▶ Your assignment:
Please write out exactly the line containing "orange light bulb: 2 -> 0" below and every line after it, through the last one, but leave out any pictures.

▶ The input:
┄┄┄┄┄┄

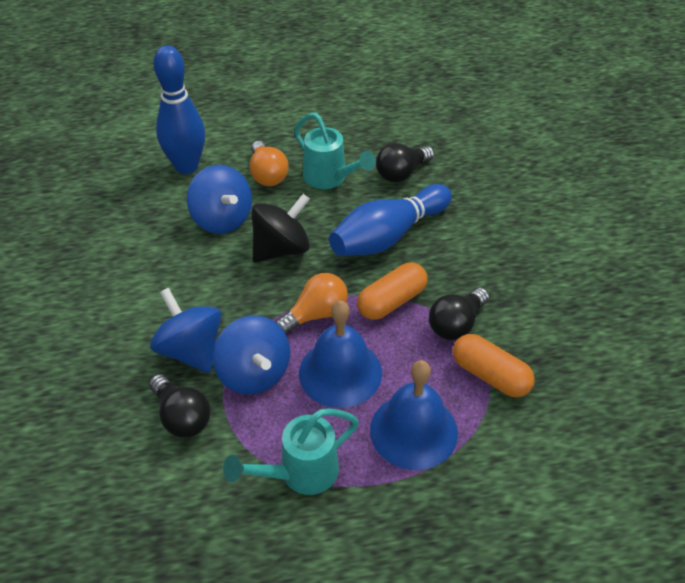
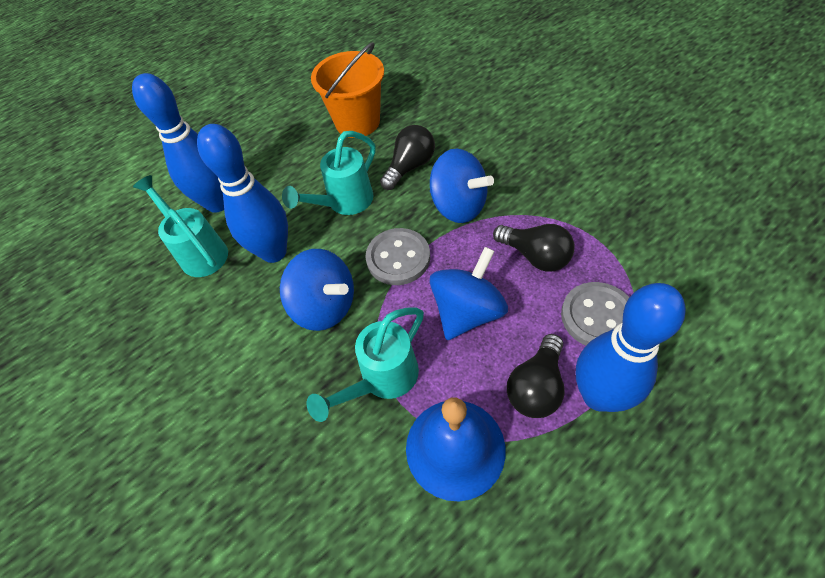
black spinning top: 1 -> 0
blue bell: 2 -> 1
blue bowling pin: 2 -> 3
grey button: 0 -> 2
orange bucket: 0 -> 1
orange capsule: 2 -> 0
orange light bulb: 2 -> 0
turquoise watering can: 2 -> 3

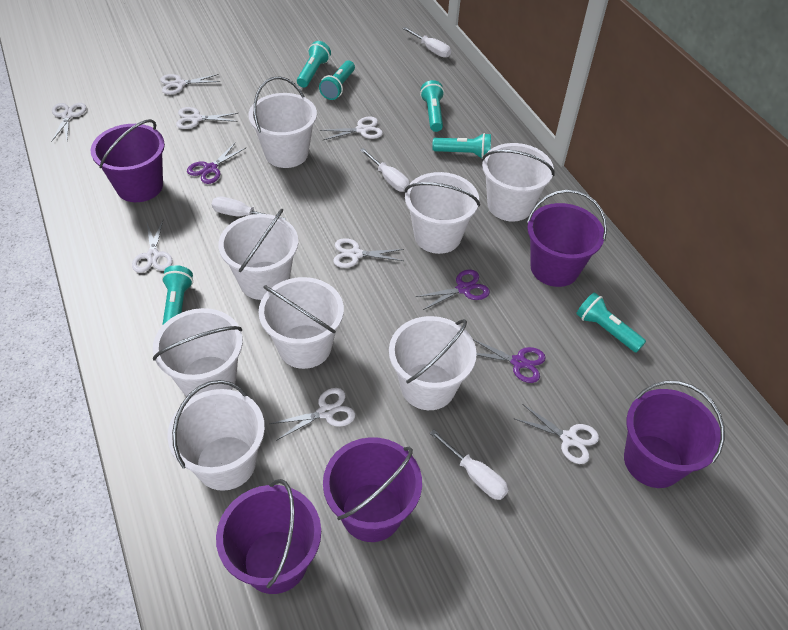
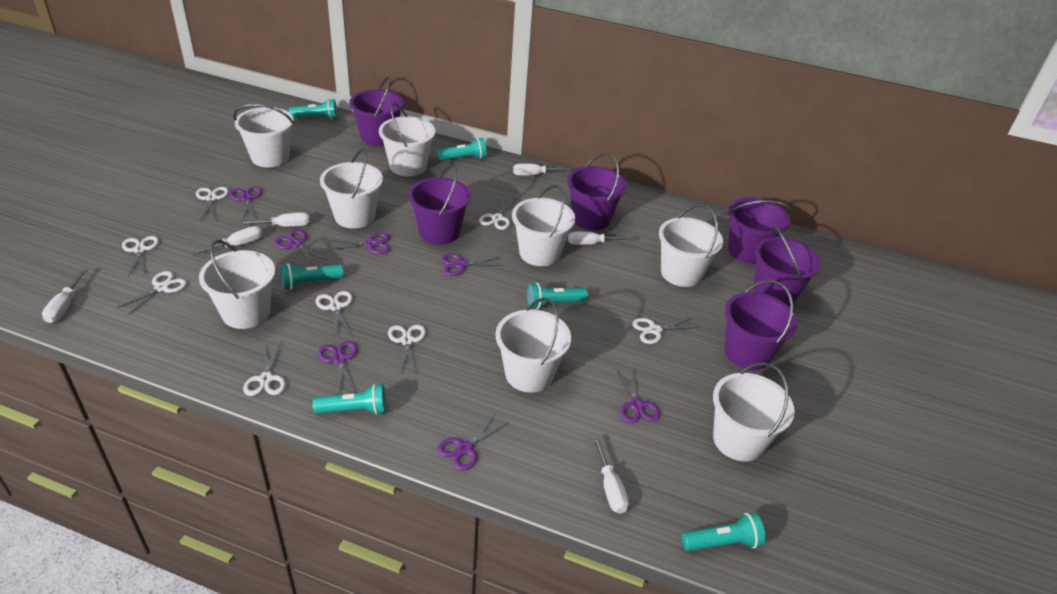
purple bucket: 5 -> 6
purple scissors: 3 -> 7
white screwdriver: 4 -> 6

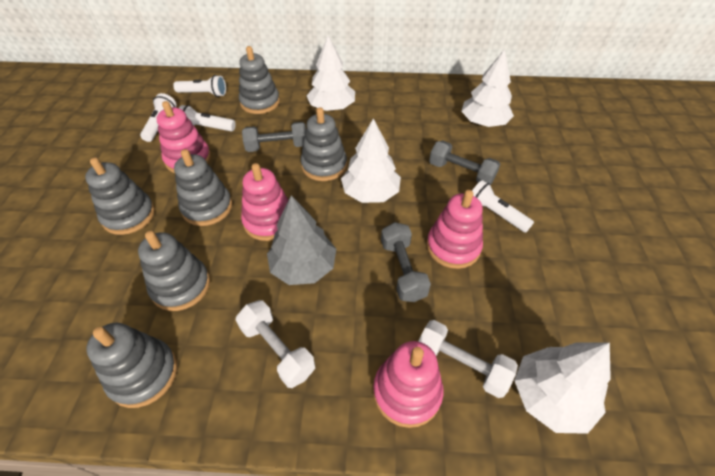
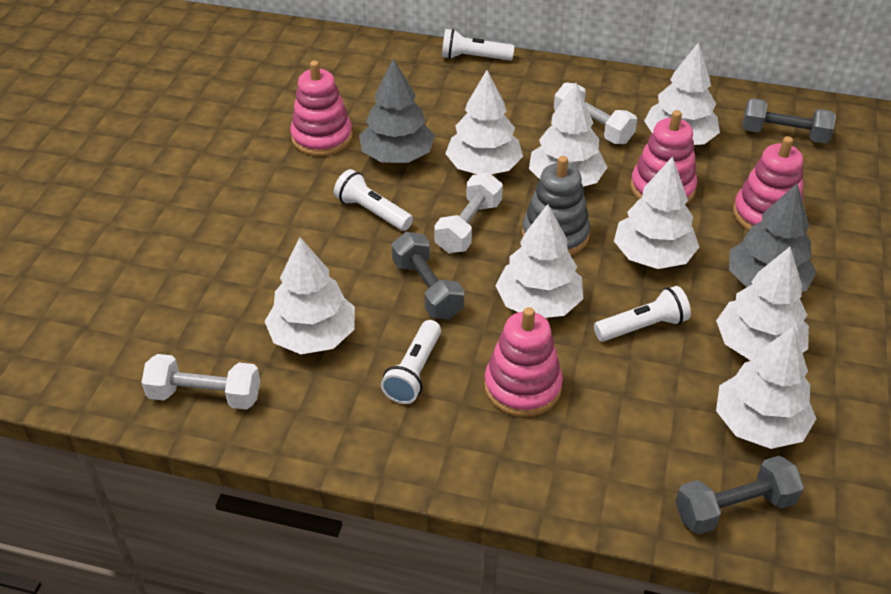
grey stacking toy: 6 -> 1
grey tree: 1 -> 2
white dumbbell: 2 -> 3
white tree: 4 -> 8

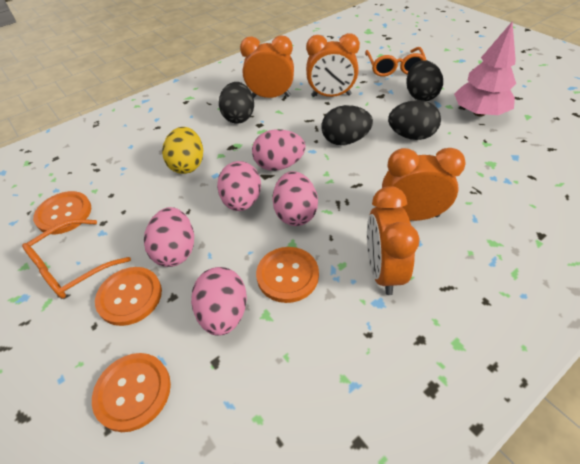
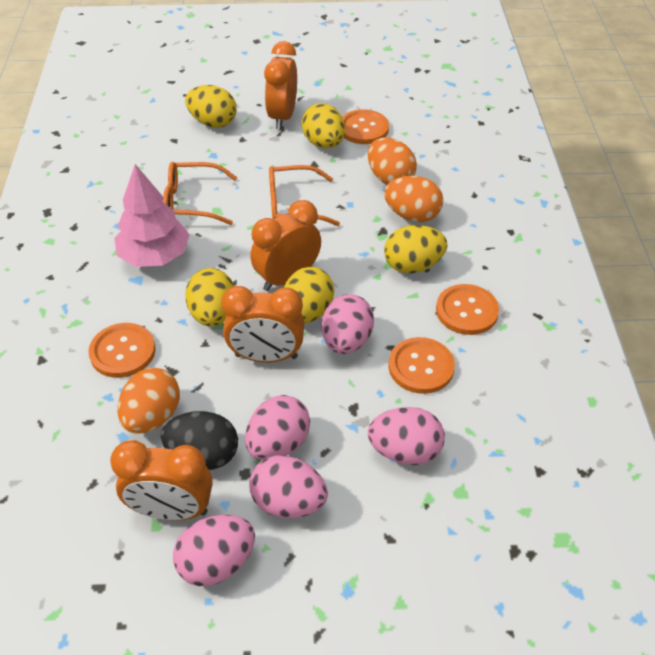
black egg: 4 -> 1
orange egg: 0 -> 3
yellow egg: 1 -> 5

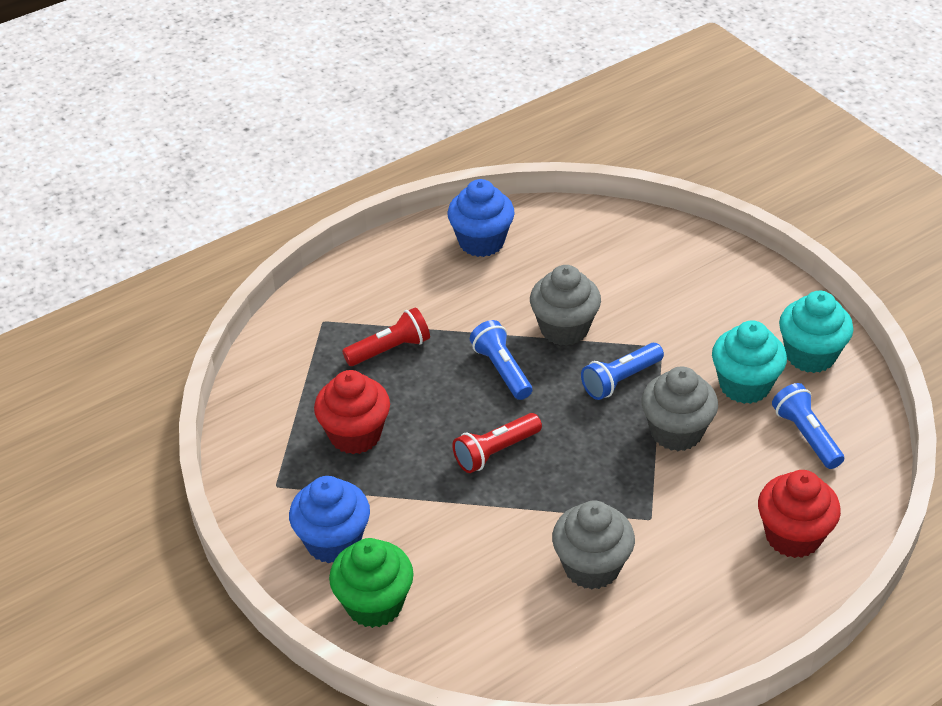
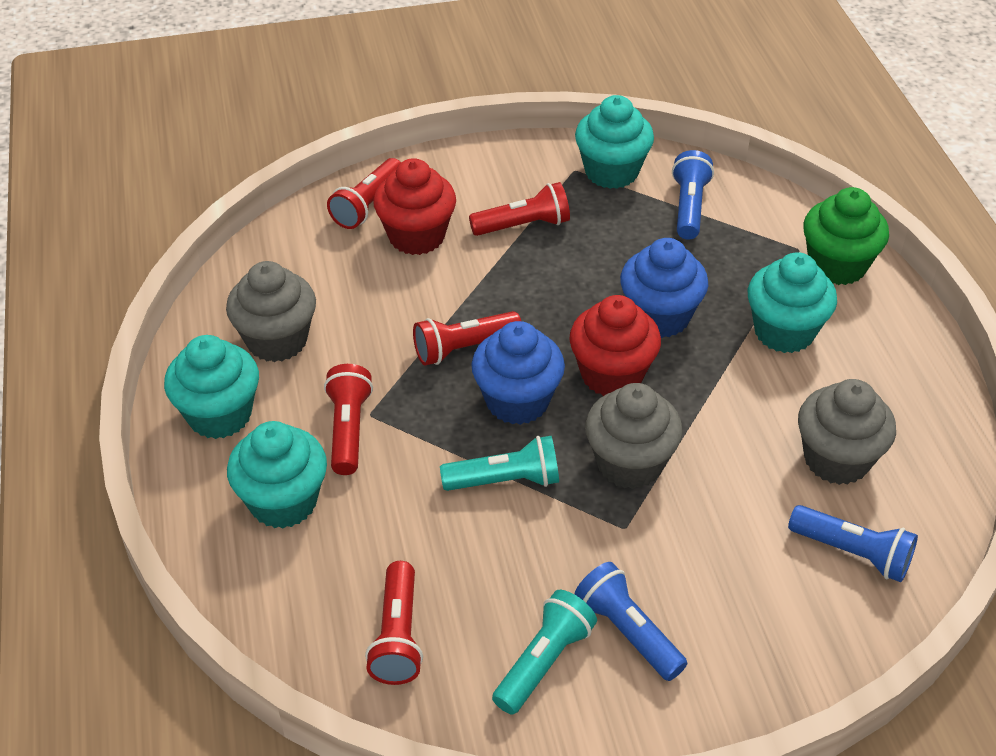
red flashlight: 2 -> 5
turquoise cupcake: 2 -> 4
turquoise flashlight: 0 -> 2

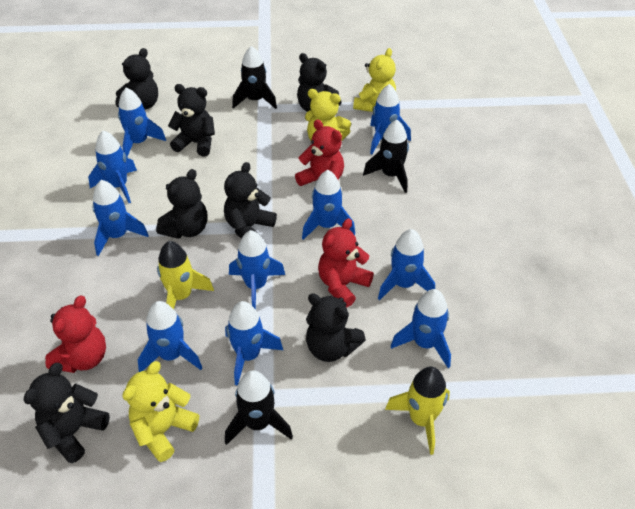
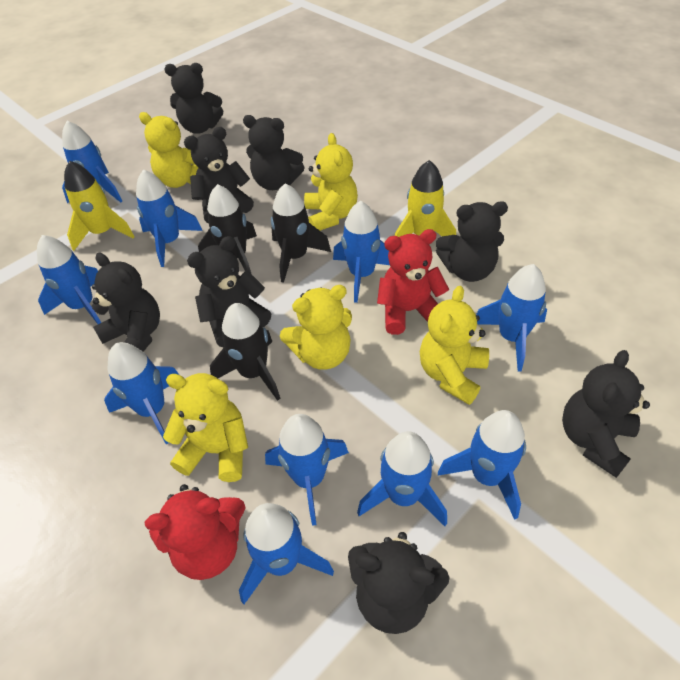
black teddy bear: 7 -> 8
red teddy bear: 3 -> 2
yellow teddy bear: 3 -> 5

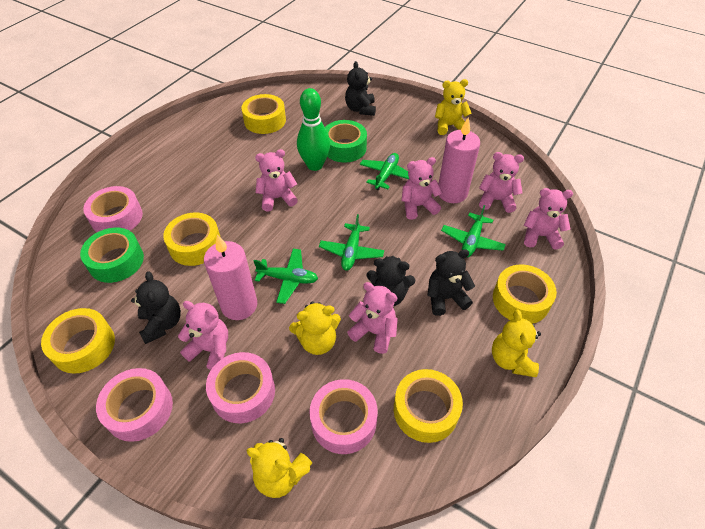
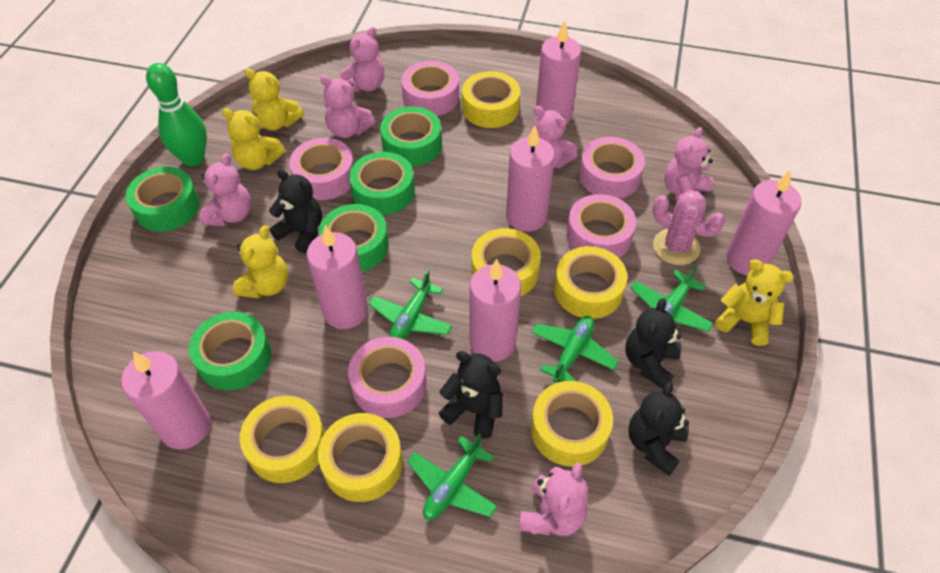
green tape: 2 -> 5
pink cactus: 0 -> 1
pink candle: 2 -> 6
pink tape: 4 -> 5
yellow tape: 5 -> 6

┄┄┄┄┄┄

▶ Final answer:
orange light bulb: 2 -> 0
turquoise watering can: 2 -> 3

purple bucket: 5 -> 6
purple scissors: 3 -> 7
white screwdriver: 4 -> 6

grey stacking toy: 6 -> 1
grey tree: 1 -> 2
white dumbbell: 2 -> 3
white tree: 4 -> 8

black egg: 4 -> 1
orange egg: 0 -> 3
yellow egg: 1 -> 5

red flashlight: 2 -> 5
turquoise cupcake: 2 -> 4
turquoise flashlight: 0 -> 2

black teddy bear: 7 -> 8
red teddy bear: 3 -> 2
yellow teddy bear: 3 -> 5

green tape: 2 -> 5
pink cactus: 0 -> 1
pink candle: 2 -> 6
pink tape: 4 -> 5
yellow tape: 5 -> 6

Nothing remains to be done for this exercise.